[What the task requires]
Produce one exact copy of the records, no pictures.

[Input material]
=== Begin Enclosure ===

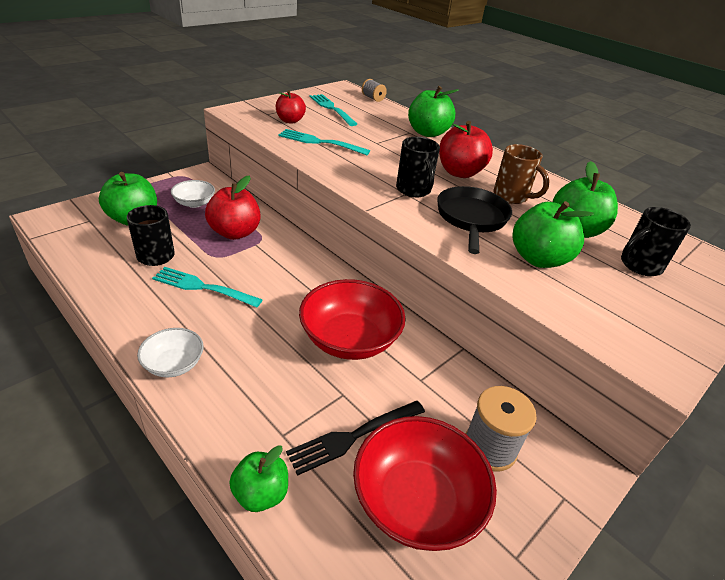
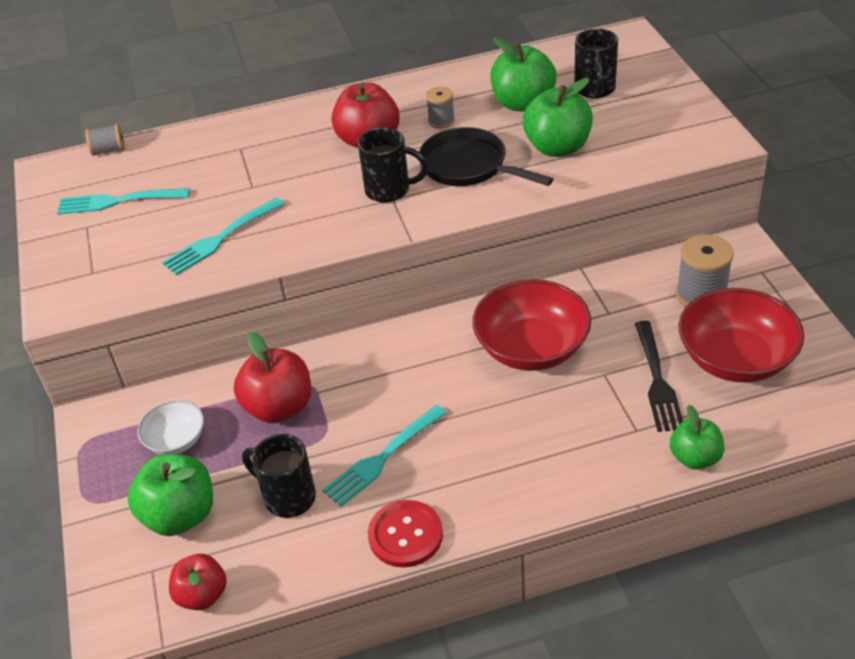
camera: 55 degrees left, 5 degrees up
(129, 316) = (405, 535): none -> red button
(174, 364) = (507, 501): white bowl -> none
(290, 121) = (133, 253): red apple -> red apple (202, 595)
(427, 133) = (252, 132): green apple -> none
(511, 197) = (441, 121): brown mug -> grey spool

=== End Enclosure ===

[Exercise response]
camera: 55 degrees left, 5 degrees up
(129, 316) = (405, 535): none -> red button
(174, 364) = (507, 501): white bowl -> none
(290, 121) = (133, 253): red apple -> red apple (202, 595)
(427, 133) = (252, 132): green apple -> none
(511, 197) = (441, 121): brown mug -> grey spool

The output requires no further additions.